**What you should do**
Your job is to return every line of the listing holding the string "cone".

**Information supplied**

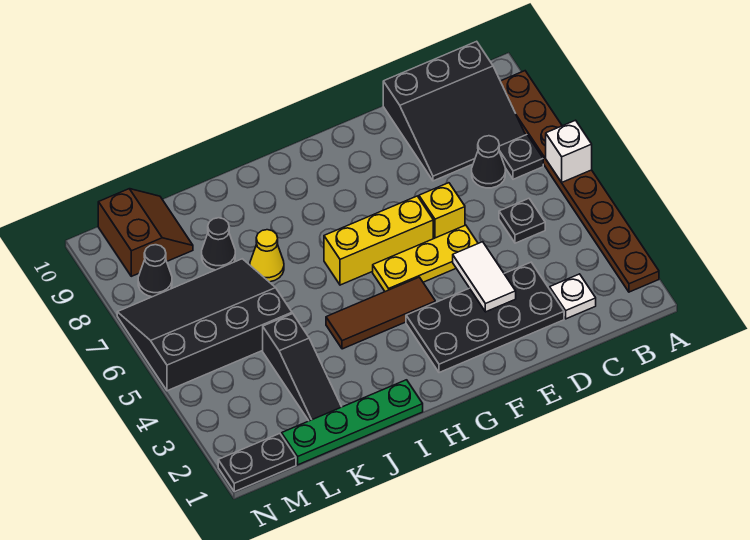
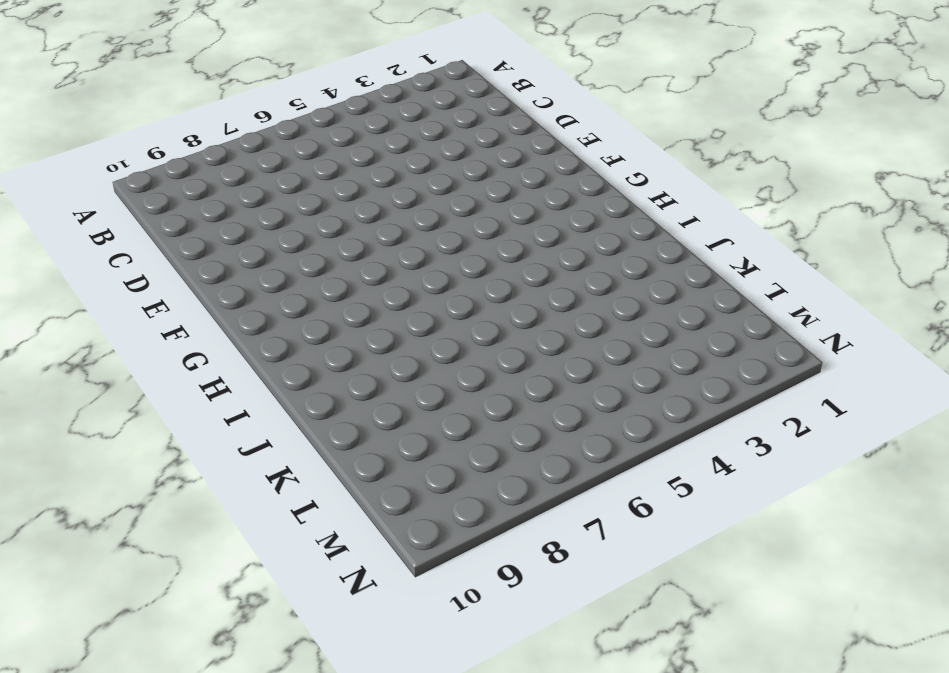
none -> brown plate A2:A9 level 1
none -> black plate B7 level 1
none -> black slope B8:D10 level 1 top 10

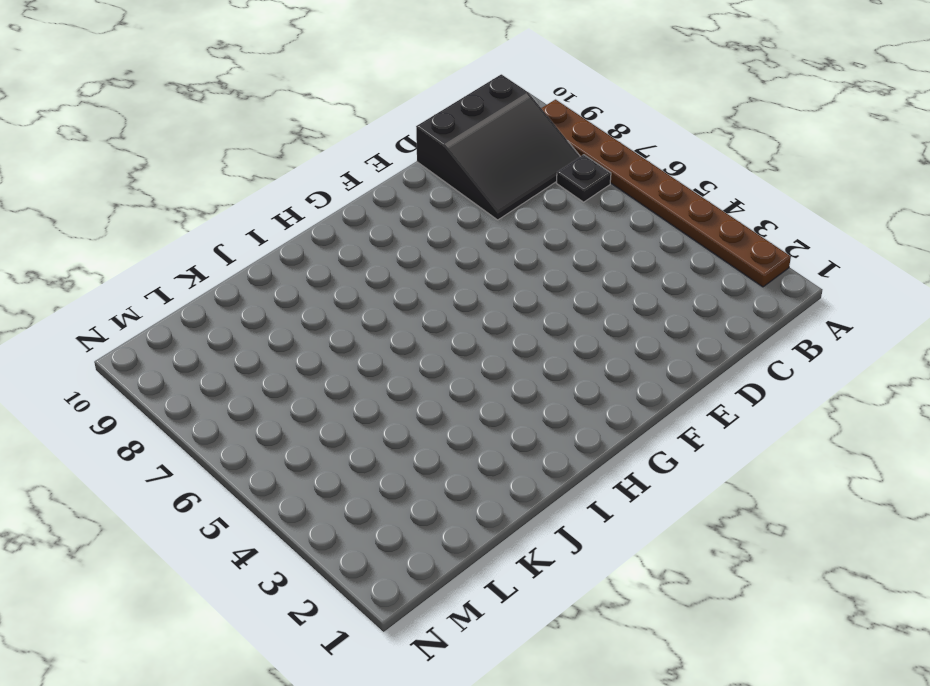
none -> white plate C2 level 1
none -> black plate C5 level 1
none -> black cone C7 level 1

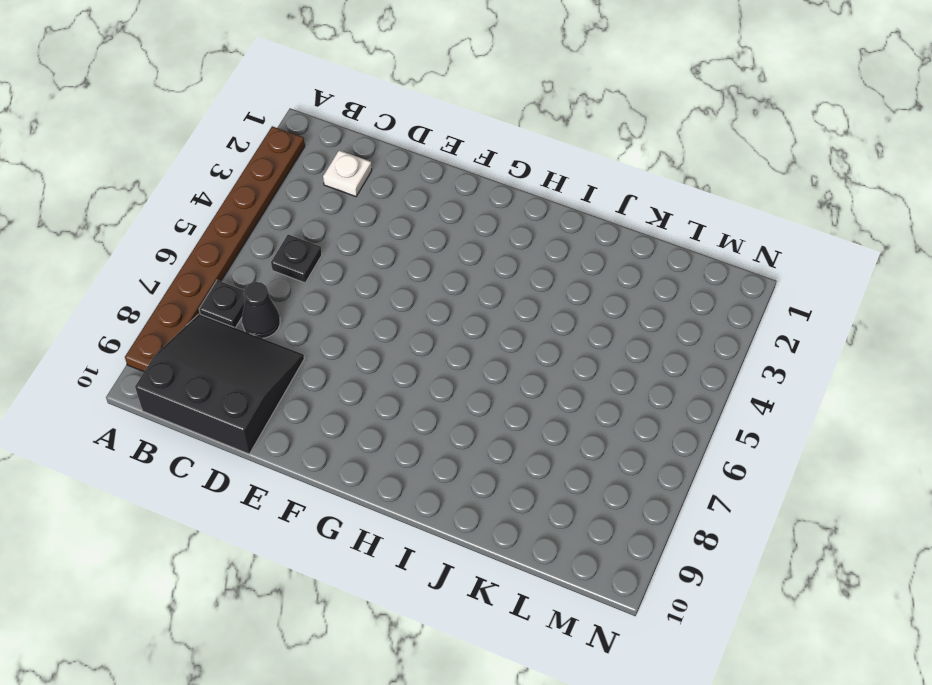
none -> black plate D2:G3 level 1
none -> yellow plate E5:G5 level 1
none -> yellow brick E6 level 1

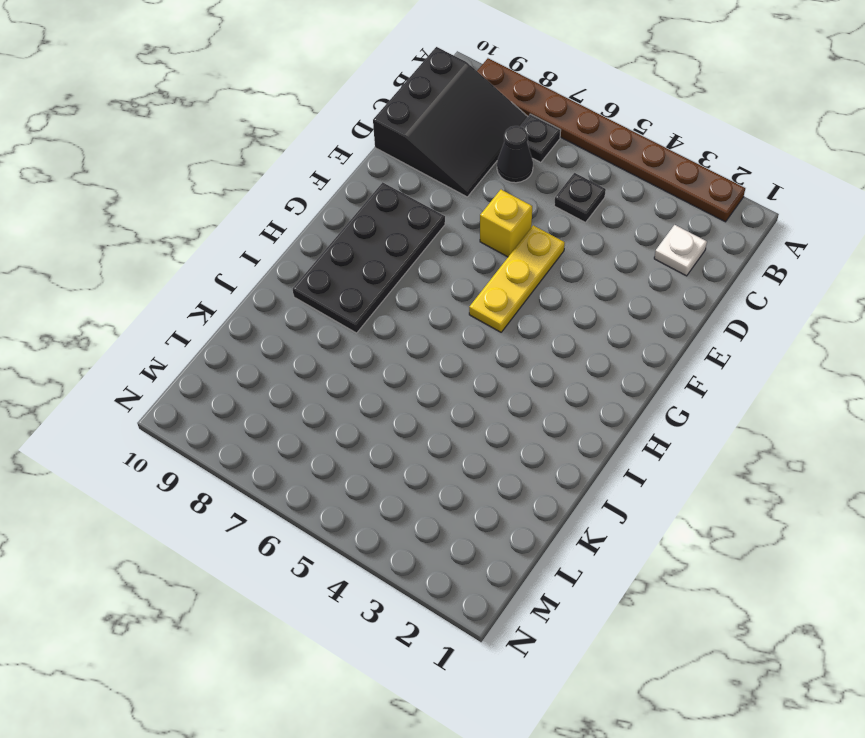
black plate F8:I9 level 1 -> black plate D2:G3 level 1
none -> yellow brick F6:H6 level 1
none -> brown tile G4:I4 level 1
none -> green plate I1:L1 level 1

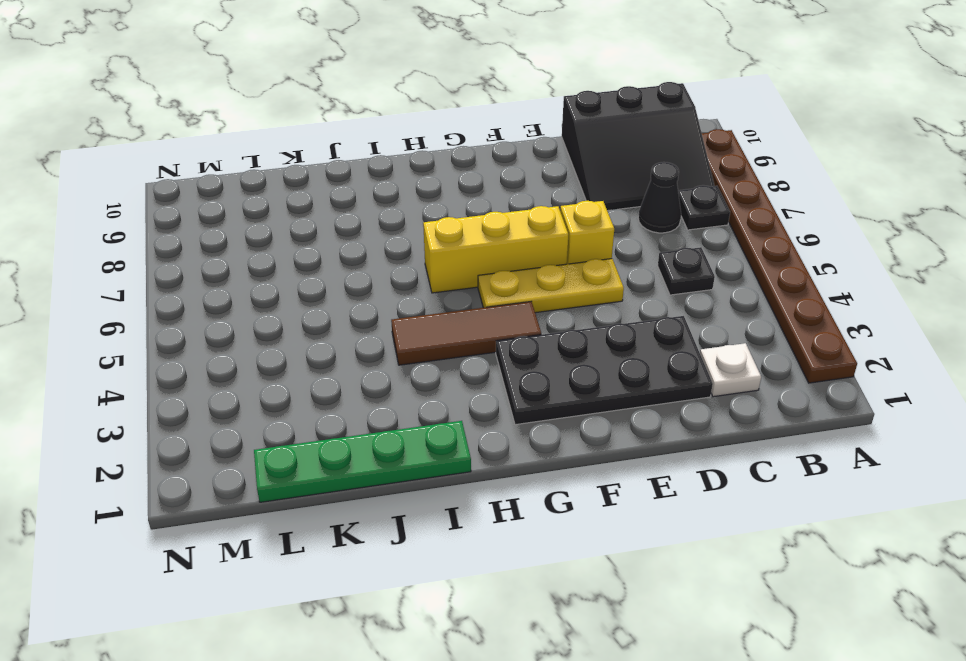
none -> yellow cone J7 level 1
none -> black slope K2:K4 level 1 top 4
none -> black slope K5:N7 level 1 top 5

**Task response**
none -> black cone C7 level 1
none -> yellow cone J7 level 1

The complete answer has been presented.